* _PROBLEM REQUIREMENTS_: The answer must be every line below that holds the word "boat".

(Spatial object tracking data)
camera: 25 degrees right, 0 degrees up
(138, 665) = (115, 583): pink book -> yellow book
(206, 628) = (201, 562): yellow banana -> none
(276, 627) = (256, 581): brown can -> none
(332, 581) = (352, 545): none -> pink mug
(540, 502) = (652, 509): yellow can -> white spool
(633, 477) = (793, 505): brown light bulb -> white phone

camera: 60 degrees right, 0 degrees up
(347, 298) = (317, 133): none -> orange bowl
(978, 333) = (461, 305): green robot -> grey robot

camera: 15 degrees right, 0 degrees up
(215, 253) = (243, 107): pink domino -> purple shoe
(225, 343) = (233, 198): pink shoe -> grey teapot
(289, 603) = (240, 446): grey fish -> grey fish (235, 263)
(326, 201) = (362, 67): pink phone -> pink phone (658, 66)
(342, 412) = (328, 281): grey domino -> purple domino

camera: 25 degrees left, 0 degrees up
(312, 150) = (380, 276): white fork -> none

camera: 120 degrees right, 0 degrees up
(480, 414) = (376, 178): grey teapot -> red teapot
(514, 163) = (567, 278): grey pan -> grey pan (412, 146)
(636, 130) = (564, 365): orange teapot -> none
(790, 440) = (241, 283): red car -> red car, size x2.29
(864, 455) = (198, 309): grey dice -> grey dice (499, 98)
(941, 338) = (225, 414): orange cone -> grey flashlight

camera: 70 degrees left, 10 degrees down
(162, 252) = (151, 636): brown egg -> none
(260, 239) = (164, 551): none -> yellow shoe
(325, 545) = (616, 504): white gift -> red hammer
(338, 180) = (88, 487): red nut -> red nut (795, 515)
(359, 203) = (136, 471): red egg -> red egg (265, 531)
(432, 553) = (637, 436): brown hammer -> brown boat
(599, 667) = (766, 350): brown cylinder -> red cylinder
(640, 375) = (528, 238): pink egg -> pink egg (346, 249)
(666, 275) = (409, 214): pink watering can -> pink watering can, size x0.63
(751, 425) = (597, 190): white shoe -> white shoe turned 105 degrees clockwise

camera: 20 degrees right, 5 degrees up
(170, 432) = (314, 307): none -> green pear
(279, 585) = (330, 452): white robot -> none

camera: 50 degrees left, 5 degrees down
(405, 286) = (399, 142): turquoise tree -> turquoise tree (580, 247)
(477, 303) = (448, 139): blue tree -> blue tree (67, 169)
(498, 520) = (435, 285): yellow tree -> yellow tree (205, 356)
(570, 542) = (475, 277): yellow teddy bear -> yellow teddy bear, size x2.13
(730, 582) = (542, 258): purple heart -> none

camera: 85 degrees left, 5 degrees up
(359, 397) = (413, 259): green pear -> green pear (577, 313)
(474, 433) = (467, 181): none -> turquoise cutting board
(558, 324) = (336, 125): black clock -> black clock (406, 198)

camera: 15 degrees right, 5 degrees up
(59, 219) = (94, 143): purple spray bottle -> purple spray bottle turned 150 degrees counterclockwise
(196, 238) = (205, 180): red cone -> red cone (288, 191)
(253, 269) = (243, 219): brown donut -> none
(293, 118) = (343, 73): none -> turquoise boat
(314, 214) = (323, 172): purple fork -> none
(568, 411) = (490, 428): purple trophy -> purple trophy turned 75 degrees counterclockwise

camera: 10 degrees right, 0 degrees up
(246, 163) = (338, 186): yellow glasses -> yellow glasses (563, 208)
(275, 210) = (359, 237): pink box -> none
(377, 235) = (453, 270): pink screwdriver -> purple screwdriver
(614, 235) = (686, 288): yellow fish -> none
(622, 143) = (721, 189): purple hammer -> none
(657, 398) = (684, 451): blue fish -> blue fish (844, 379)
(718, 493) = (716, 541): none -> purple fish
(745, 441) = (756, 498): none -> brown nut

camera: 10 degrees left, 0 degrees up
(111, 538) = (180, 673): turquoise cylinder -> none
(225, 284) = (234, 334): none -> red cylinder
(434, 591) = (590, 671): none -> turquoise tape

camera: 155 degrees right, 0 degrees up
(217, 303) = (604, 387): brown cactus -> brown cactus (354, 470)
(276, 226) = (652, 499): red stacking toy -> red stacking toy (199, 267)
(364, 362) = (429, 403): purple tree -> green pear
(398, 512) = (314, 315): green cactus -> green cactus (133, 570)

* _EXERCISE ANSWER_:
(432, 553) = (637, 436): brown hammer -> brown boat
(293, 118) = (343, 73): none -> turquoise boat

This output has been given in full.